§ **Directions for this task**
Report every line below that holds the word "turned".

Scene edit records:

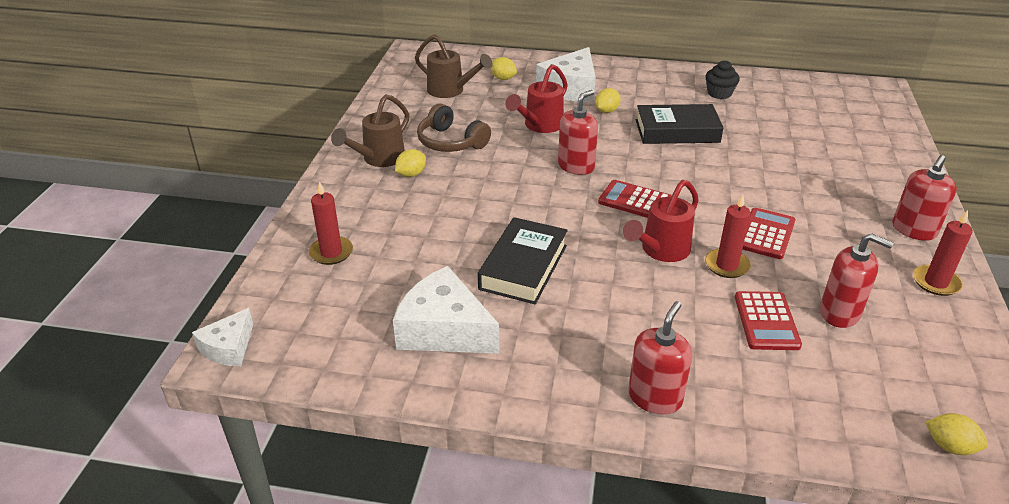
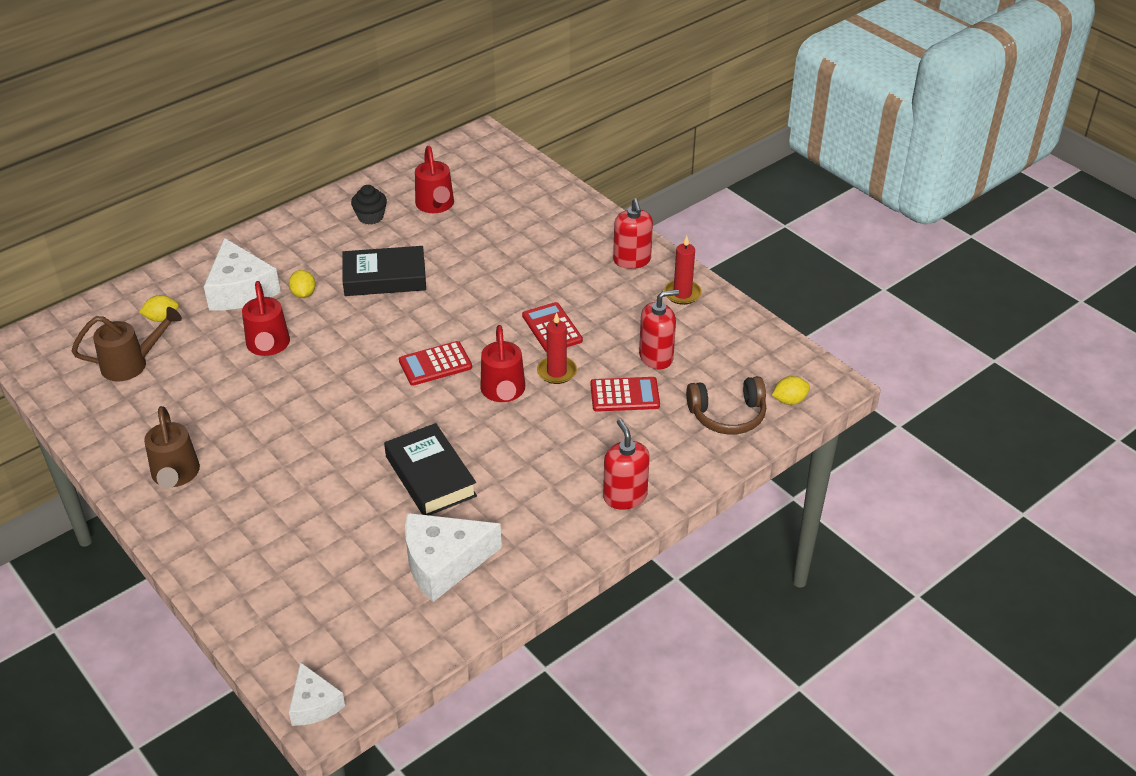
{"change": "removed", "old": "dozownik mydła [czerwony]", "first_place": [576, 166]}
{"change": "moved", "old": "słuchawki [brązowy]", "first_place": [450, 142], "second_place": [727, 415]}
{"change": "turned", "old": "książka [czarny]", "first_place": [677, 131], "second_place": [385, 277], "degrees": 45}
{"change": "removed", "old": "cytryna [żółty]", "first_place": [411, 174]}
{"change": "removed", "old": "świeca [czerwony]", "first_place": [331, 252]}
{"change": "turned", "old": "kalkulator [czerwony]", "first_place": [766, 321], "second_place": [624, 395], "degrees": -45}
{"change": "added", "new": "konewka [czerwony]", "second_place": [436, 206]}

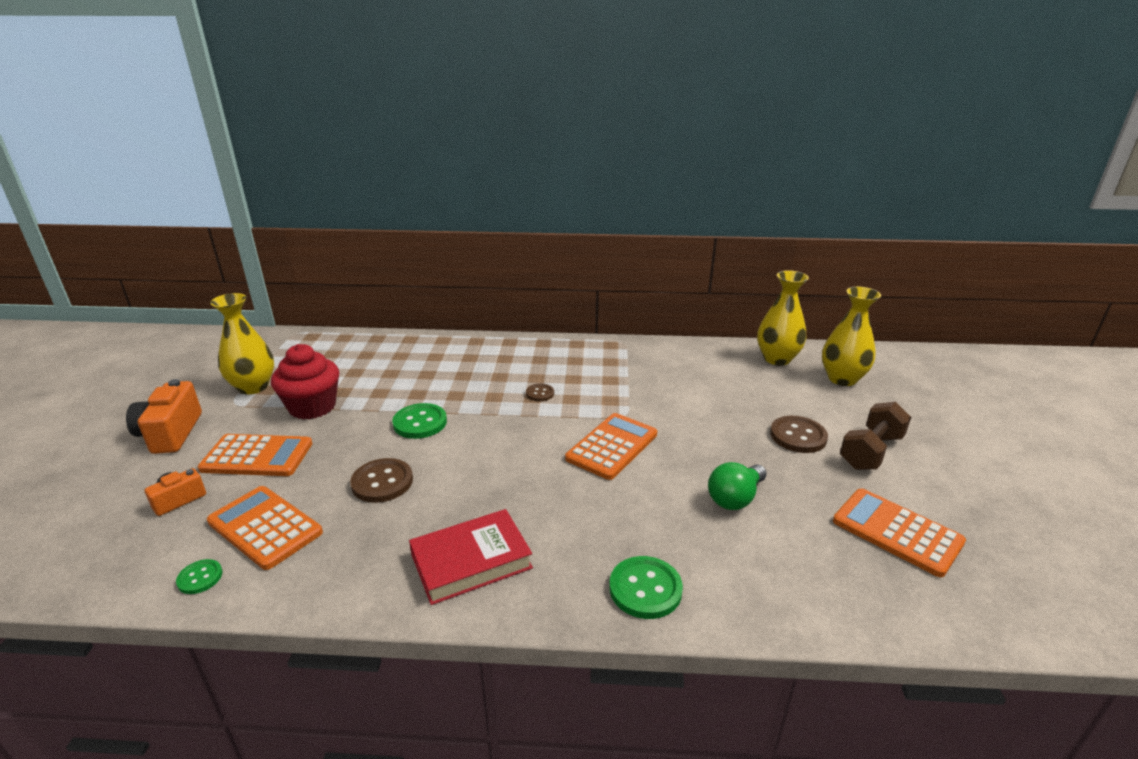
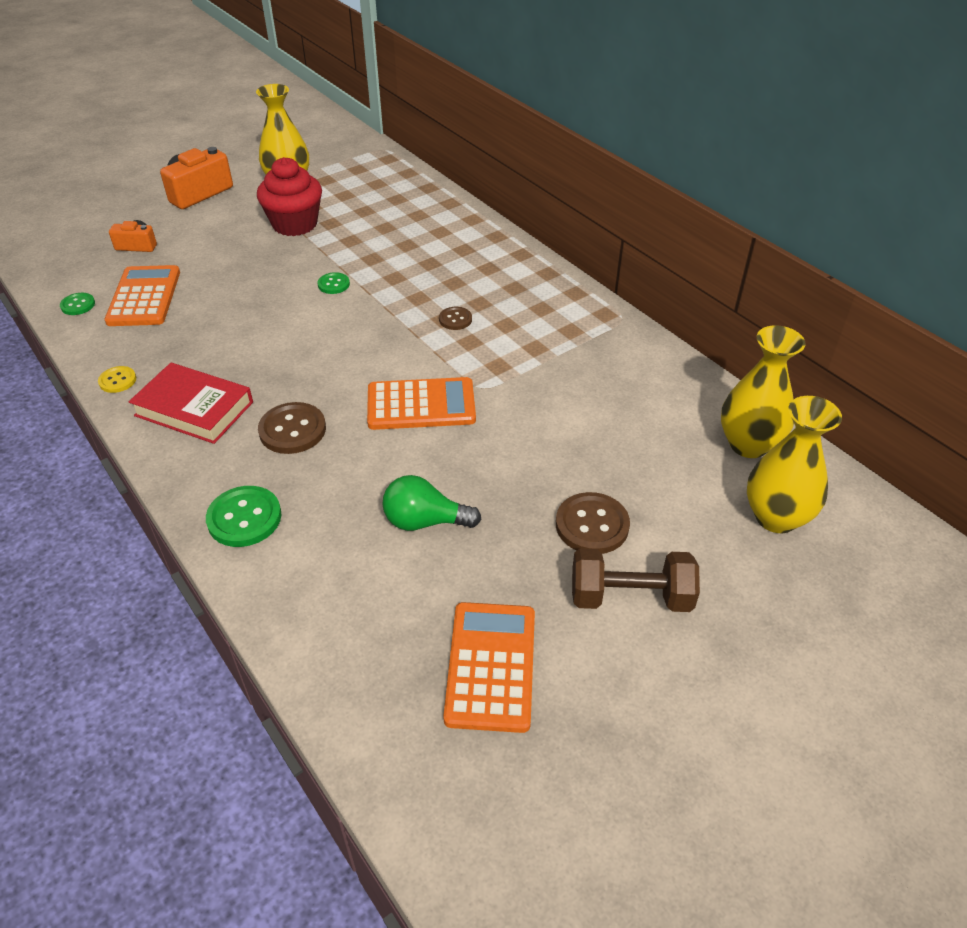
{"change": "resized", "old": "guzik [zielony]", "first_place": [420, 423], "second_place": [333, 284], "factor": 0.57}
{"change": "removed", "old": "kalkulator [pomarańczowy]", "first_place": [257, 456]}
{"change": "moved", "old": "guzik [brązowy]", "first_place": [382, 482], "second_place": [292, 430]}
{"change": "added", "new": "guzik [żółty]", "second_place": [117, 380]}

§ **Answer box**
{"change": "turned", "old": "książka [czarny]", "first_place": [677, 131], "second_place": [385, 277], "degrees": 45}
{"change": "turned", "old": "kalkulator [czerwony]", "first_place": [766, 321], "second_place": [624, 395], "degrees": -45}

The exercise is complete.